◆ DIRECTIONS
Copy each line of the data below exactly, leaving out pictures.

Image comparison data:
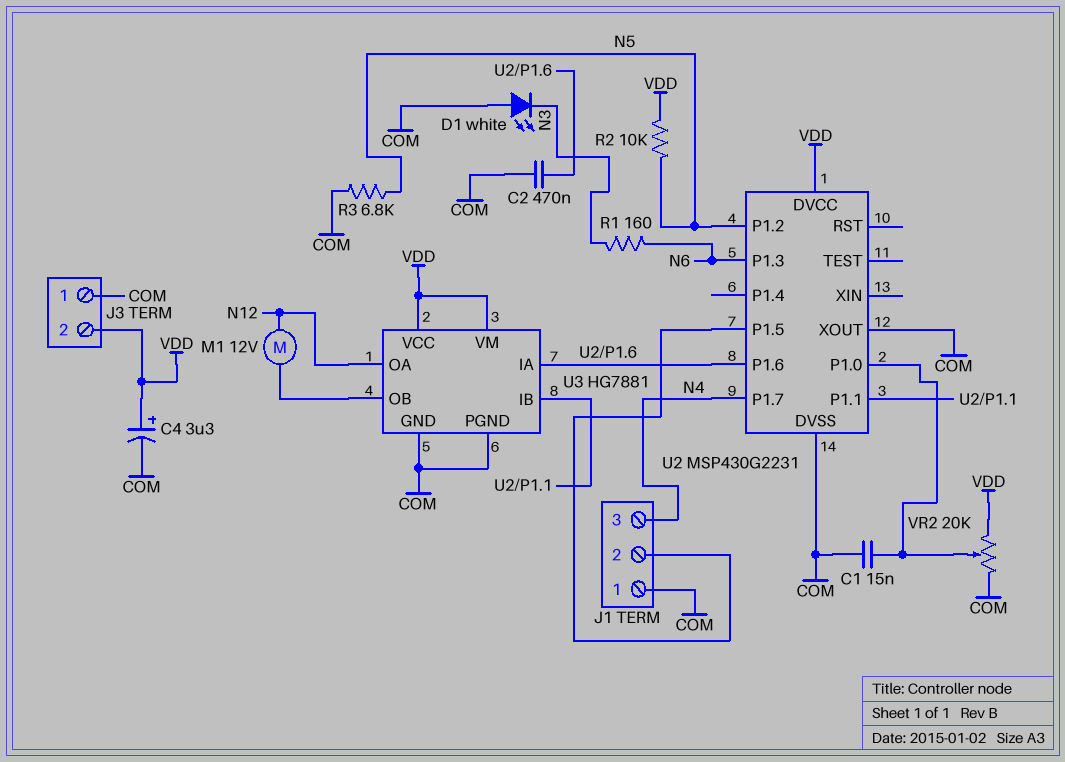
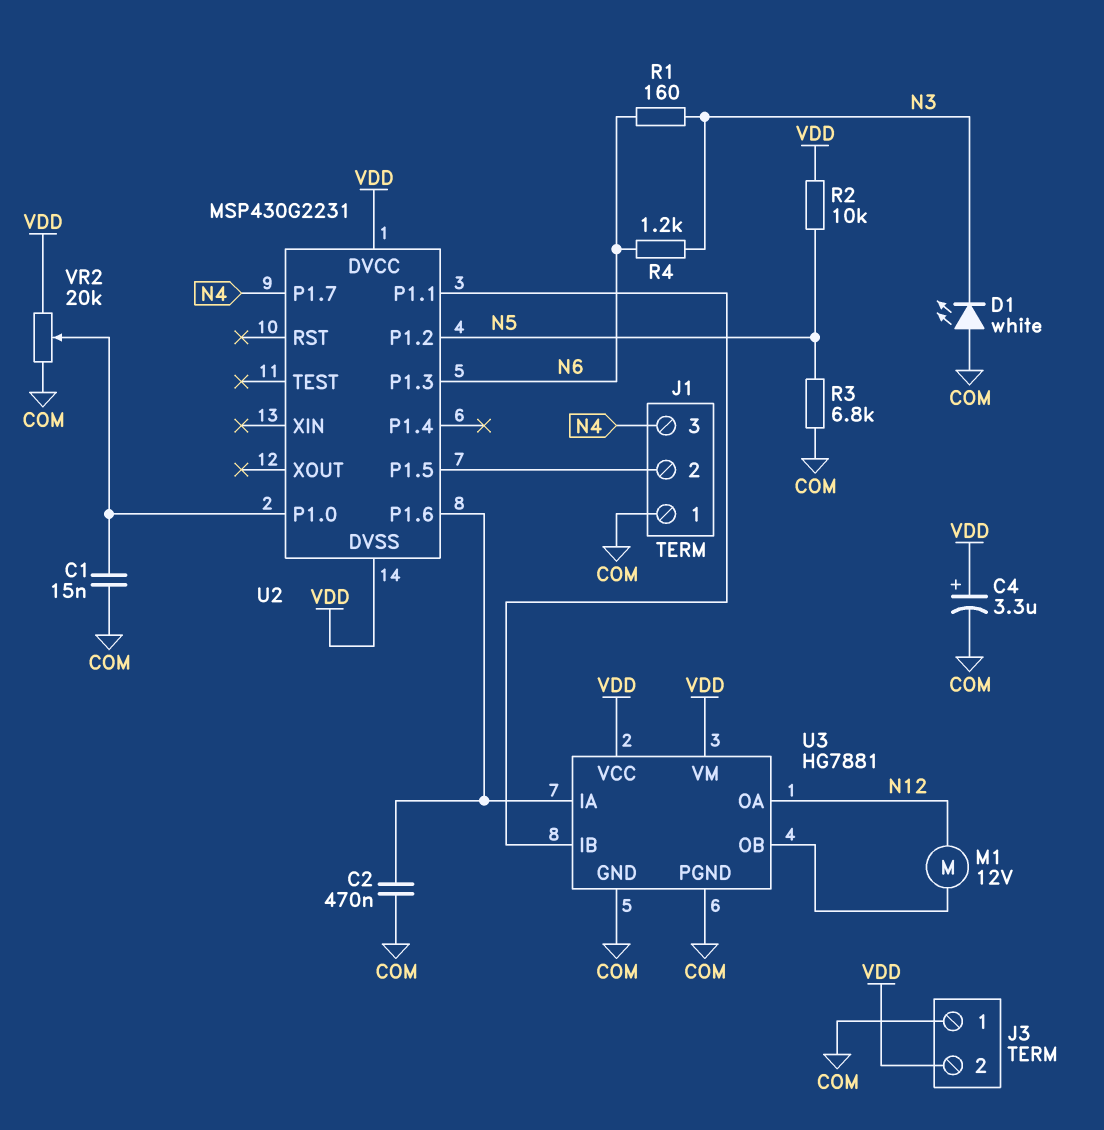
R4: none -> 1.2k (N3, N6)
U2 pin DVSS: COM -> VDD
U2 pin XOUT: COM -> none

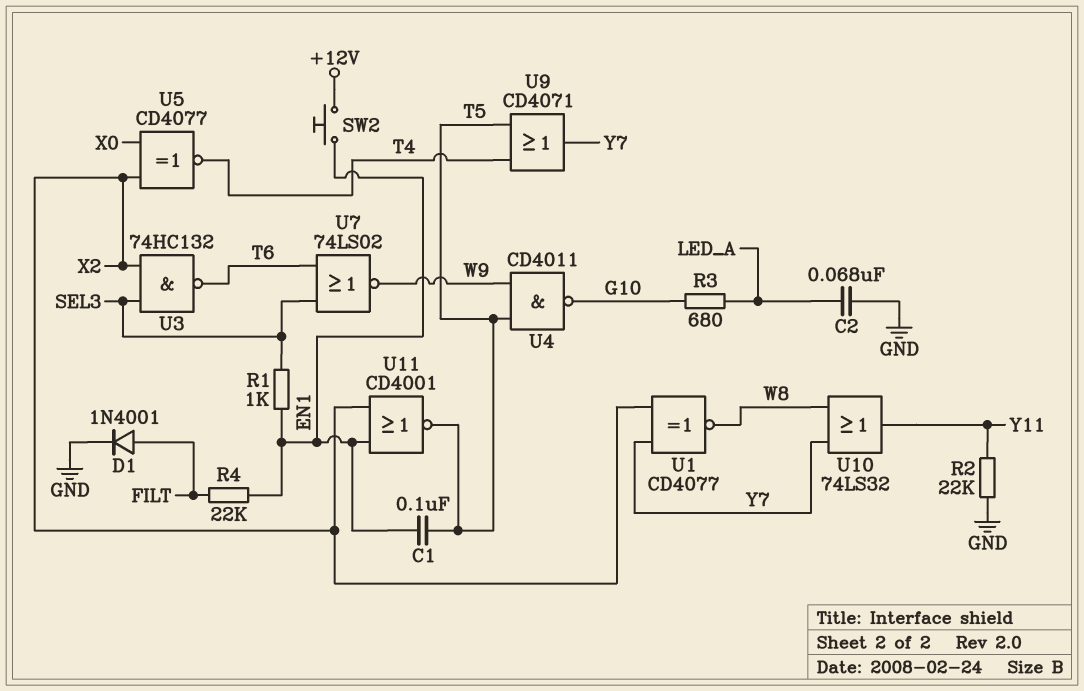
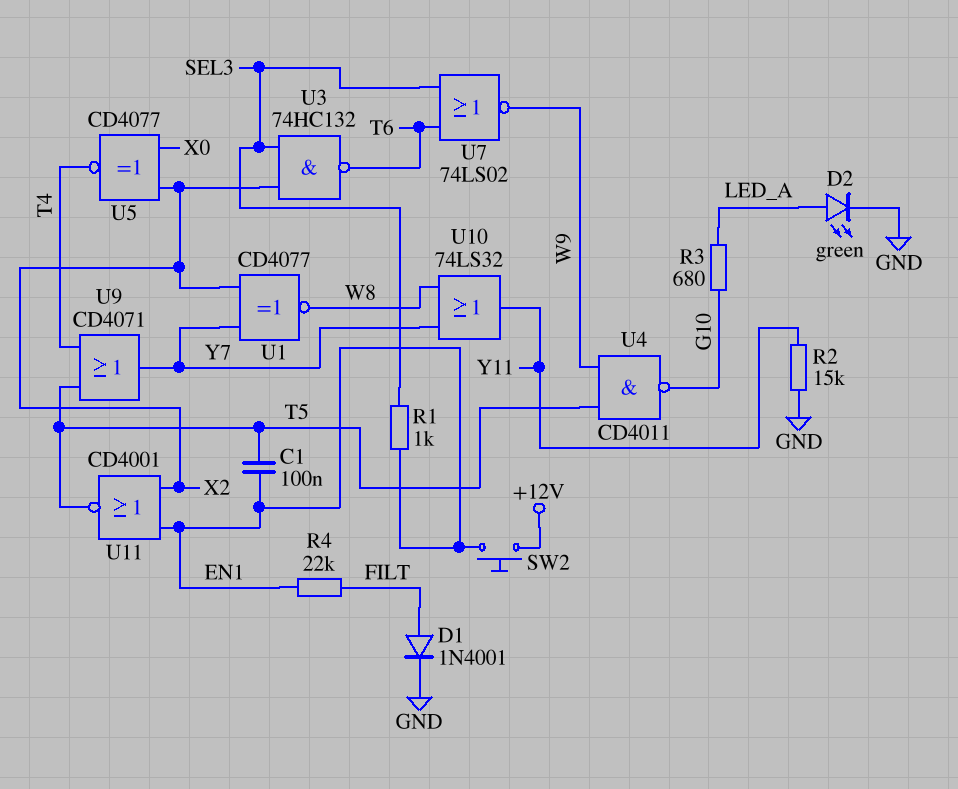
C2: 68nF (GND, LED_A) -> none
D2: none -> LED green (A LED_A, K GND)
R2: 22k (GND, Y11) -> 15k (GND, Y11)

◆ TASK ANSWER
R4: none -> 1.2k (N3, N6)
U2 pin DVSS: COM -> VDD
U2 pin XOUT: COM -> none

C2: 68nF (GND, LED_A) -> none
D2: none -> LED green (A LED_A, K GND)
R2: 22k (GND, Y11) -> 15k (GND, Y11)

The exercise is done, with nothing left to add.